§ DATASET CONTENT
....

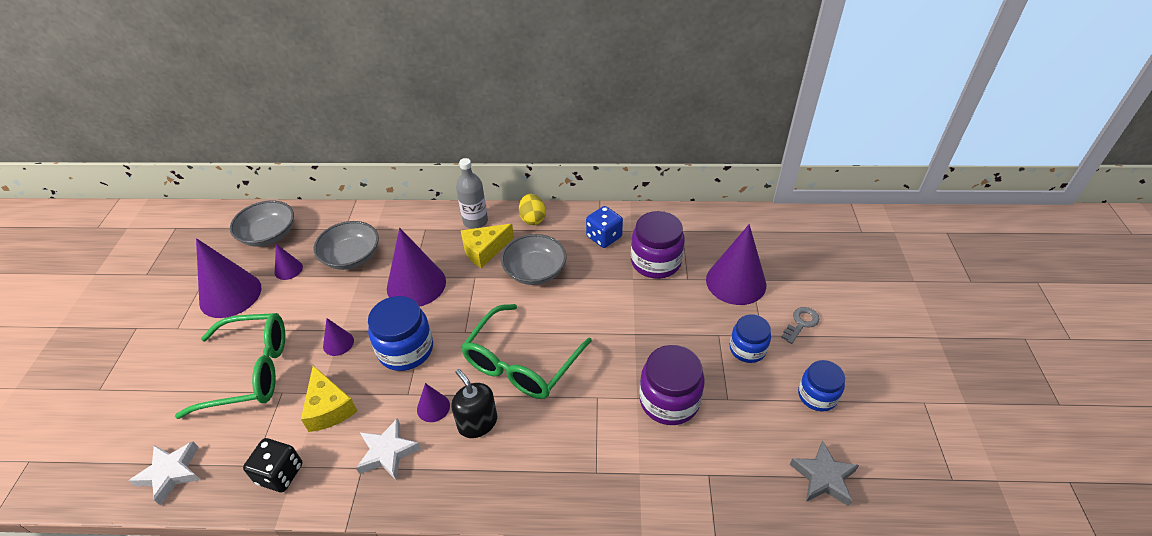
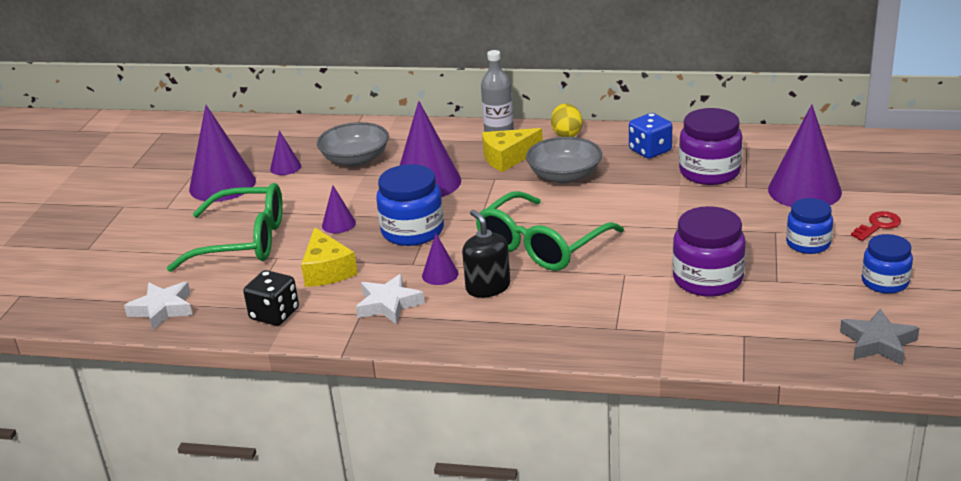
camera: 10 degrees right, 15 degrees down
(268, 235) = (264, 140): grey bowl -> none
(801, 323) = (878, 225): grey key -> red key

....

§ EXERCISE BRIEF
The whole listing should be retyped word for word; none of its pictures belong in the copy.

§ ANSWER FOR THIS EXERCISE
camera: 10 degrees right, 15 degrees down
(268, 235) = (264, 140): grey bowl -> none
(801, 323) = (878, 225): grey key -> red key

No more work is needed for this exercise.